DATA SHOWN:

○ ○ ○

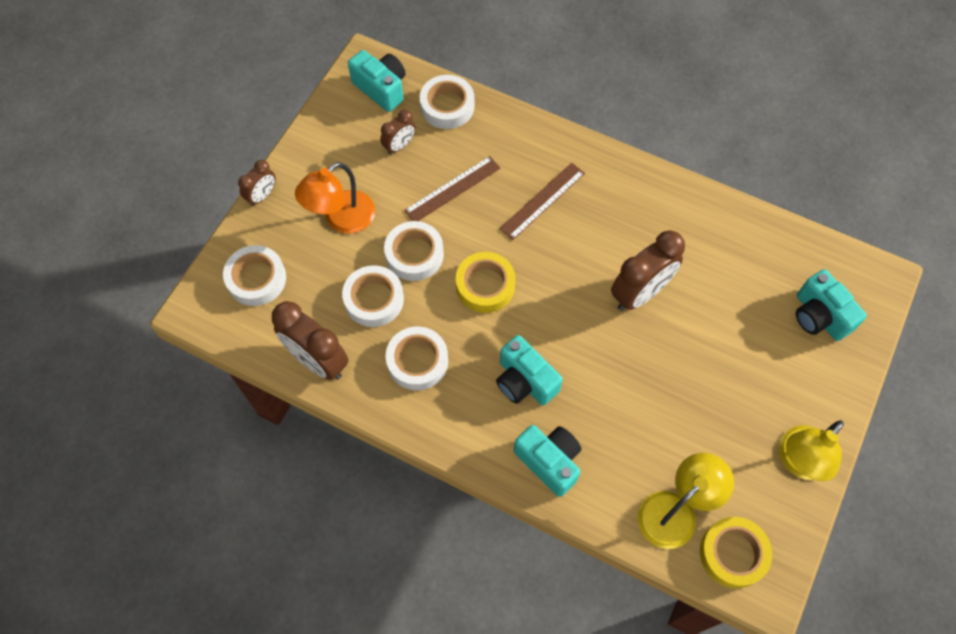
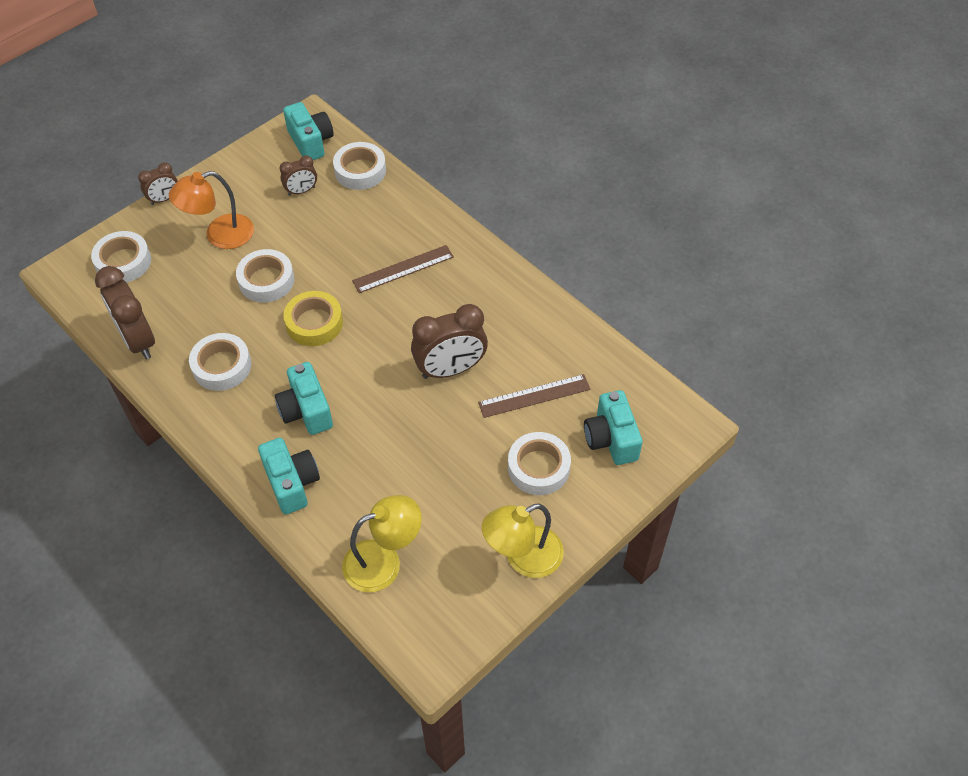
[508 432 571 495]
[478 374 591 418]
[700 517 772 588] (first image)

○ ○ ○

ASSIGNMENT:
Word for word, give the listing above again, but drop any pictures.

RESULT OF THIS EXERCISE:
[508 432 571 495]
[478 374 591 418]
[700 517 772 588] (first image)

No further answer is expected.